Every entry below has to appear again in your reply, word for word, but no picture may.

Stored data entries
*** Block opens ***
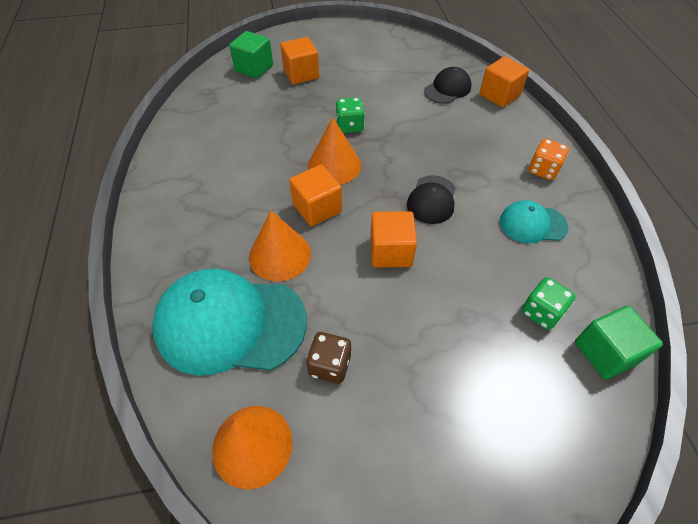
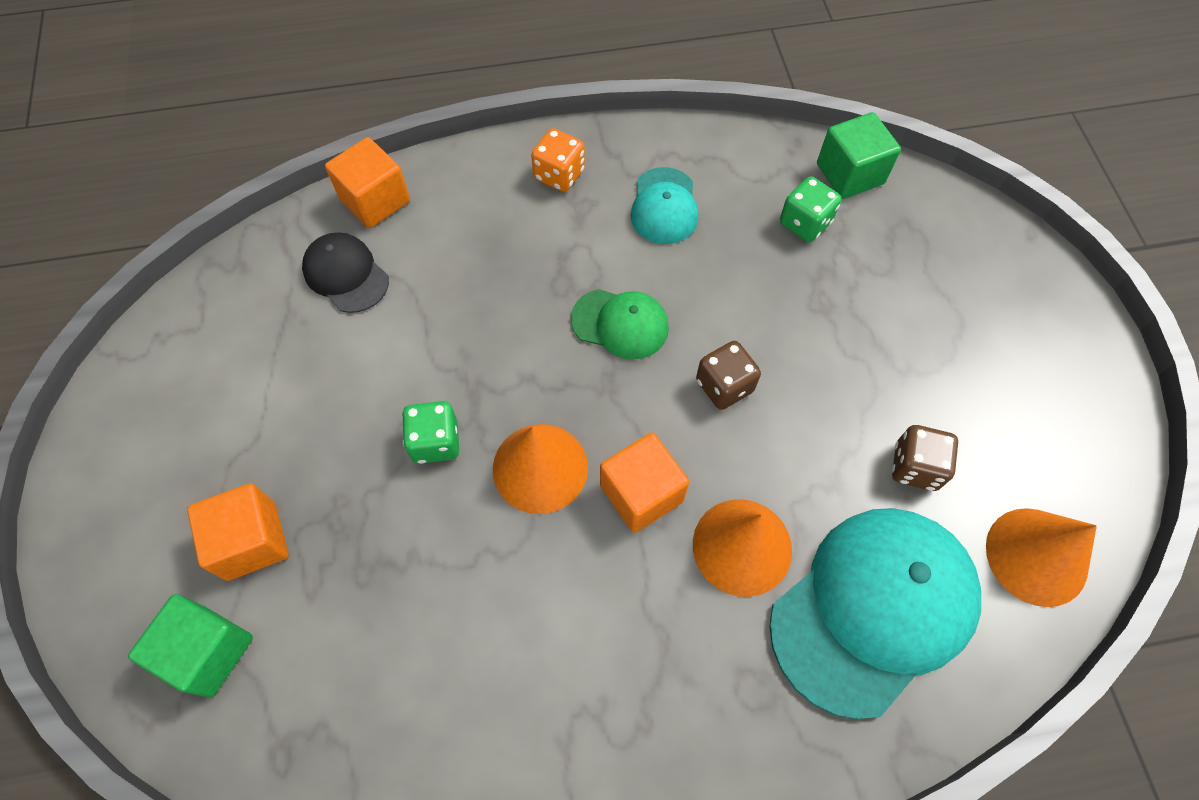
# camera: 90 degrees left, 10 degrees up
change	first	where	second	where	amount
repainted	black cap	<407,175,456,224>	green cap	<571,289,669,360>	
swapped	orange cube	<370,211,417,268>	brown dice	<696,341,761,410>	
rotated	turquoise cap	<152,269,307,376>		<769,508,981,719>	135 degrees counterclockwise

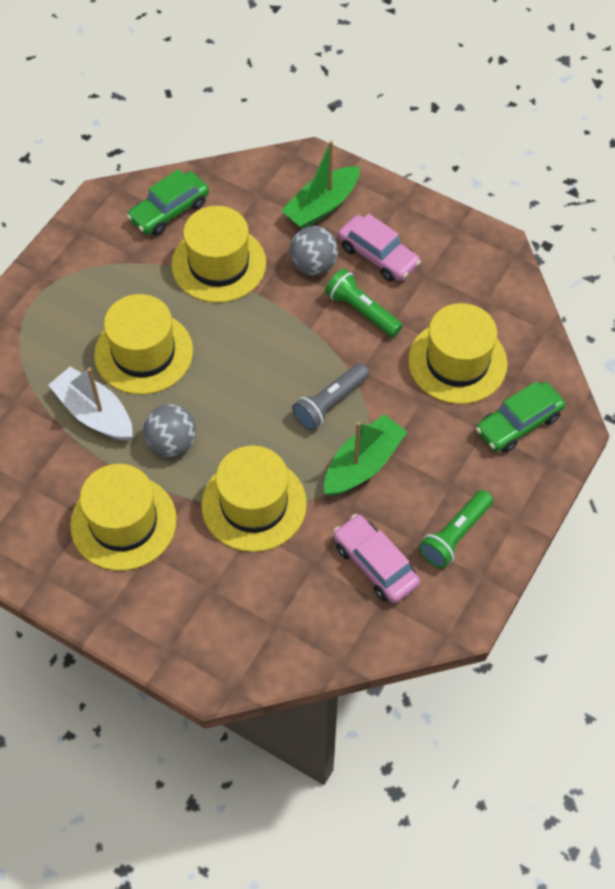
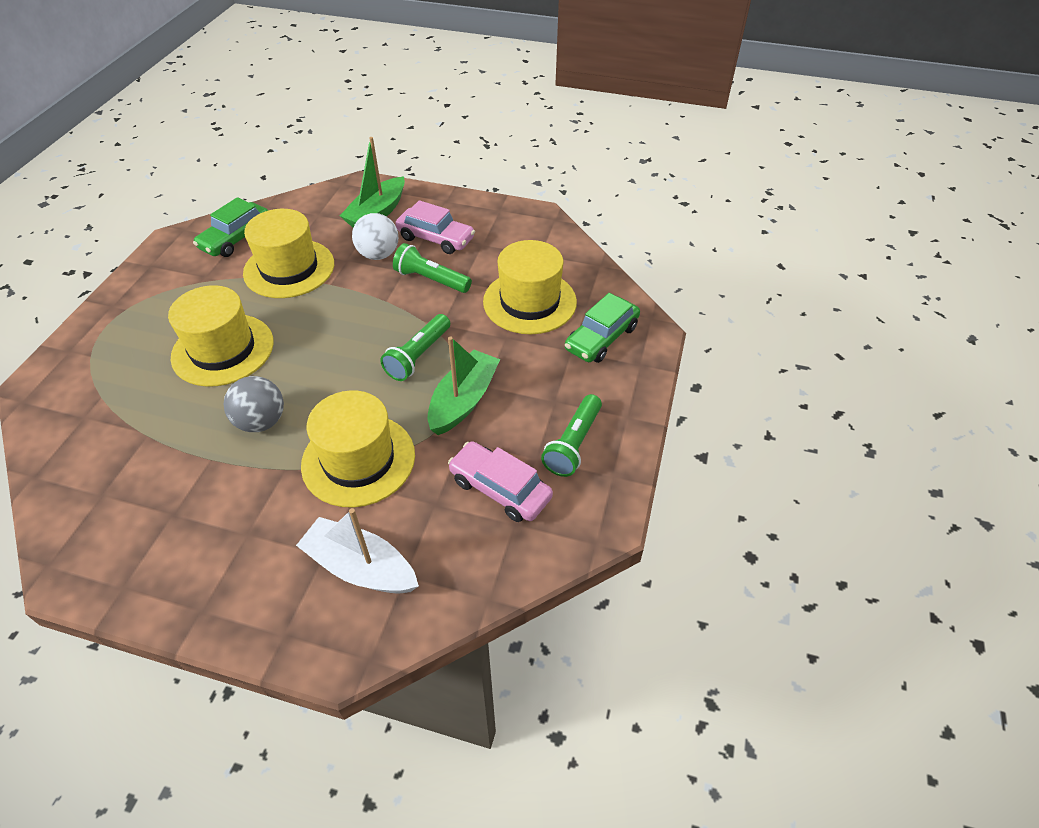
# camera: 15 degrees left, 10 degrees down
change	first	where	second	where	amount
repainted	grey ball	<289,226,338,275>	white ball	<352,213,398,260>	
repainted	grey flashlight	<292,363,369,431>	green flashlight	<380,314,450,381>	
shifted	white boat	<49,367,133,441>		<296,508,419,594>	
gone	yellow hat	<70,464,177,571>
*** Block closes ***
▶ **Output below**:
# camera: 90 degrees left, 10 degrees up
change	first	where	second	where	amount
repainted	black cap	<407,175,456,224>	green cap	<571,289,669,360>	
swapped	orange cube	<370,211,417,268>	brown dice	<696,341,761,410>	
rotated	turquoise cap	<152,269,307,376>		<769,508,981,719>	135 degrees counterclockwise

# camera: 15 degrees left, 10 degrees down
change	first	where	second	where	amount
repainted	grey ball	<289,226,338,275>	white ball	<352,213,398,260>	
repainted	grey flashlight	<292,363,369,431>	green flashlight	<380,314,450,381>	
shifted	white boat	<49,367,133,441>		<296,508,419,594>	
gone	yellow hat	<70,464,177,571>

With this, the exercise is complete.